- WORK TO COMPLETE -
Where a line of the data holds the word "none", copy that line.

- DATASET CONTENT -
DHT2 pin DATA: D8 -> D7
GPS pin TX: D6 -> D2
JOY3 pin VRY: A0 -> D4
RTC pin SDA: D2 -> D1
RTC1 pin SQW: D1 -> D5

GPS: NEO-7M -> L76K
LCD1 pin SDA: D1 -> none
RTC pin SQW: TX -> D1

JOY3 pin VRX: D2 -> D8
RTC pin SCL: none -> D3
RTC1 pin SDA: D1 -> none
...
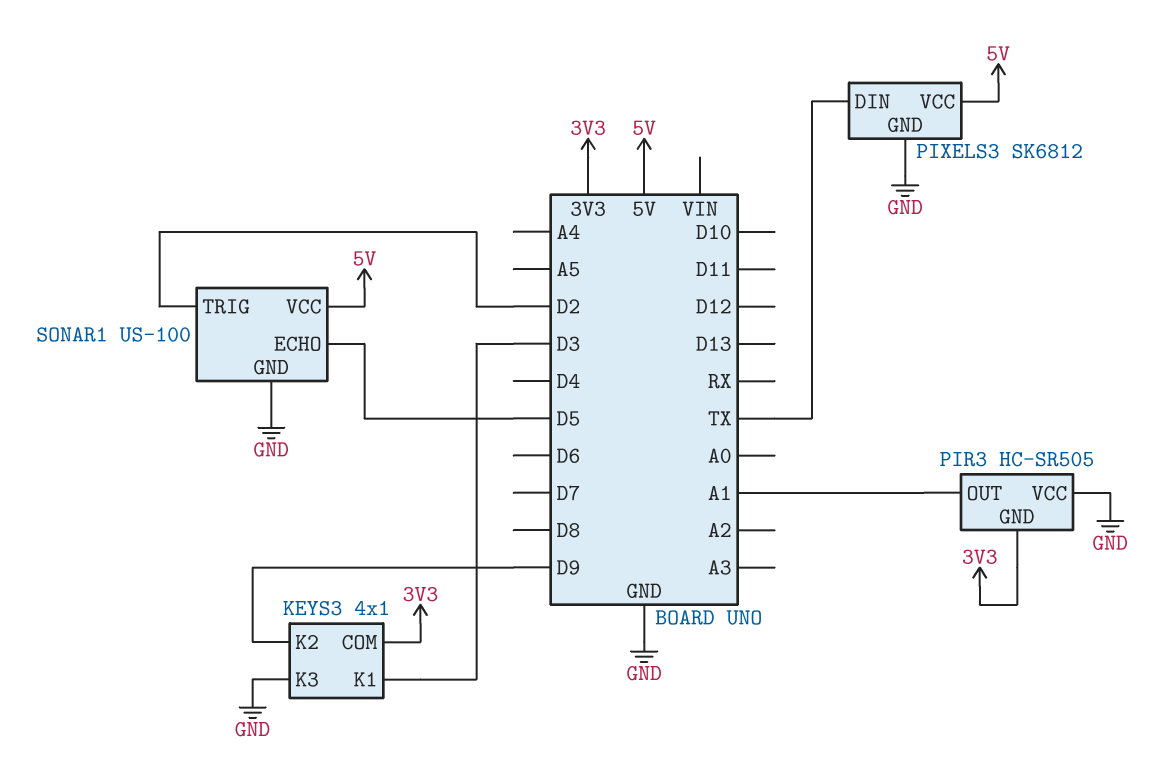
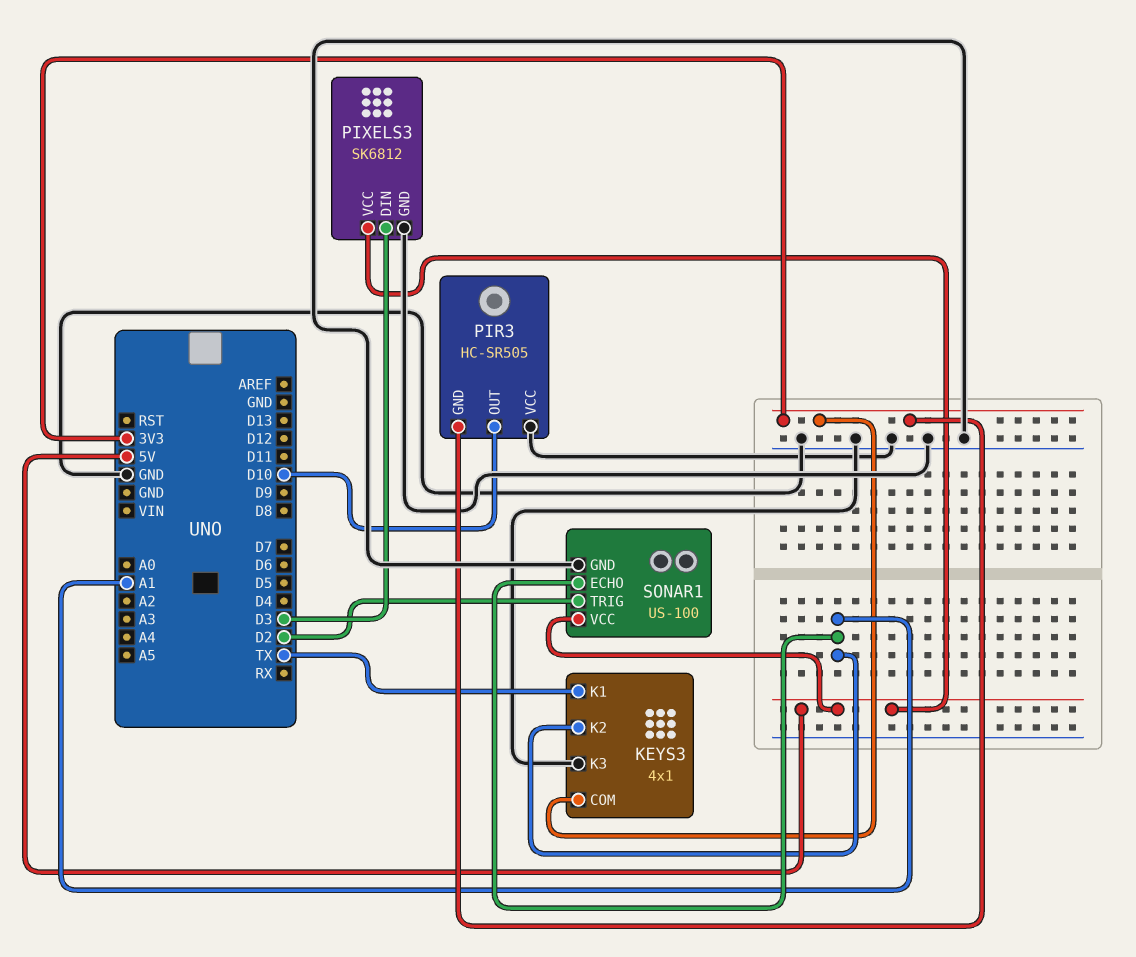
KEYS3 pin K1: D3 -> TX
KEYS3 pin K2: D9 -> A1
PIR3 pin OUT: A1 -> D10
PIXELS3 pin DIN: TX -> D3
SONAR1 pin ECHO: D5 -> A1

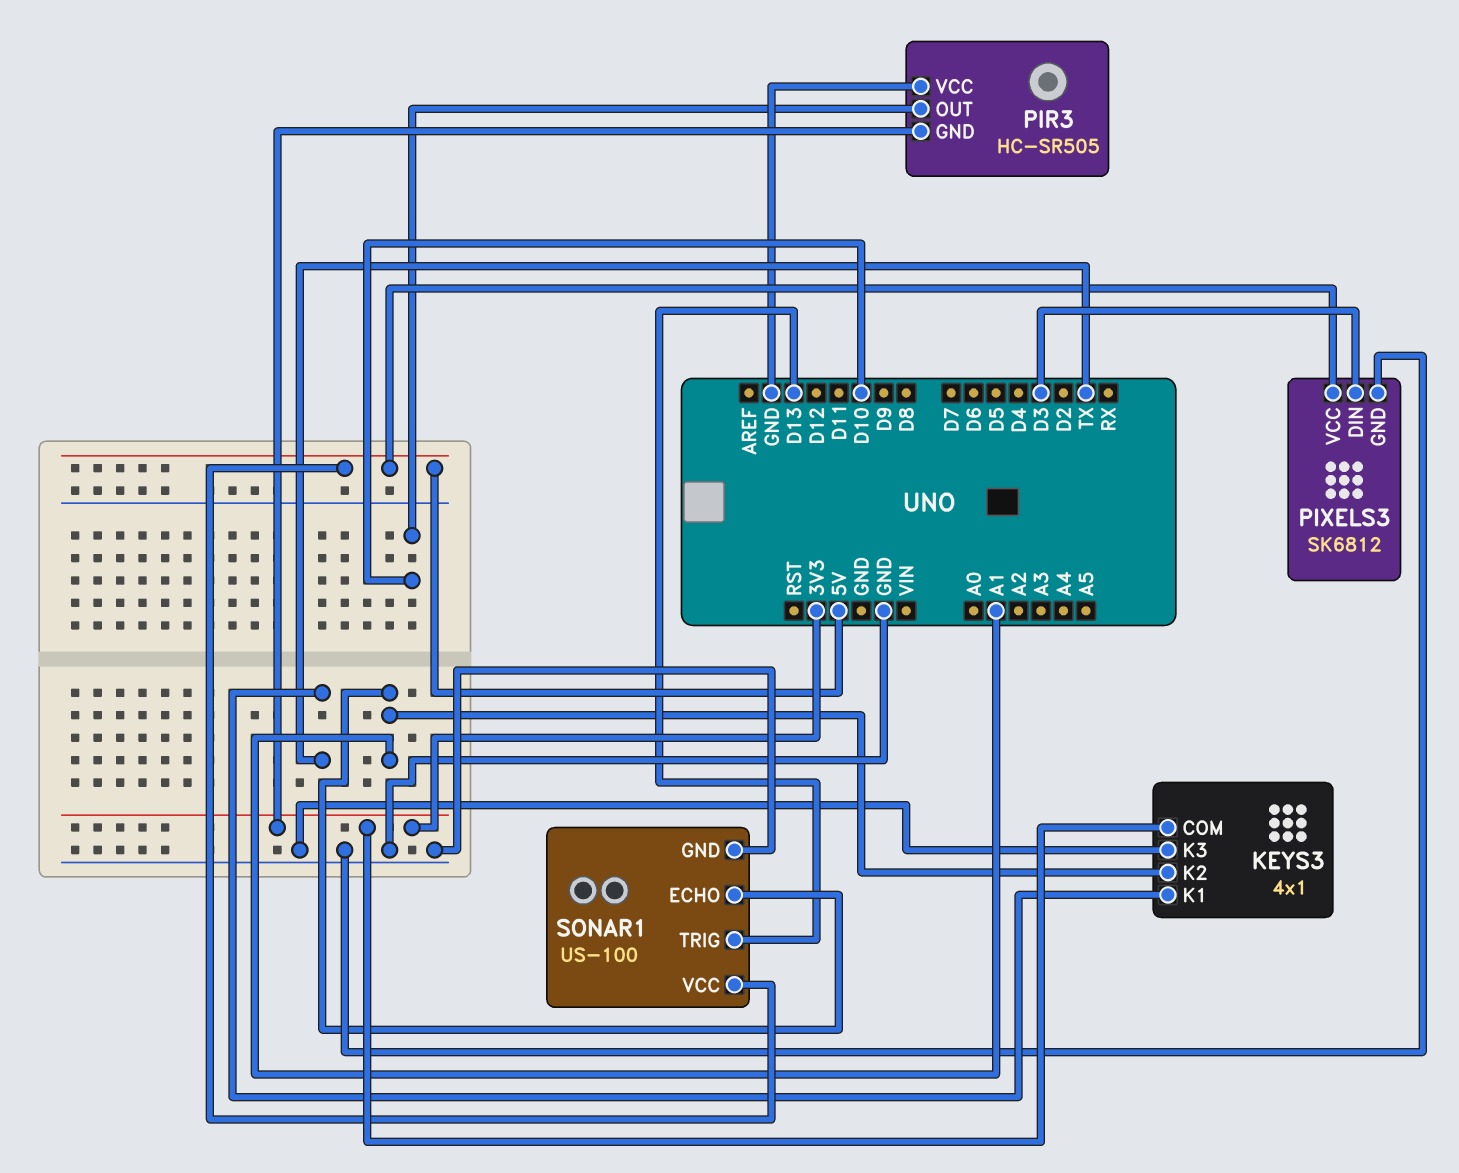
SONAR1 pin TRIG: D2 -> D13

- TASK RESPONSE -
LCD1 pin SDA: D1 -> none
RTC pin SCL: none -> D3
RTC1 pin SDA: D1 -> none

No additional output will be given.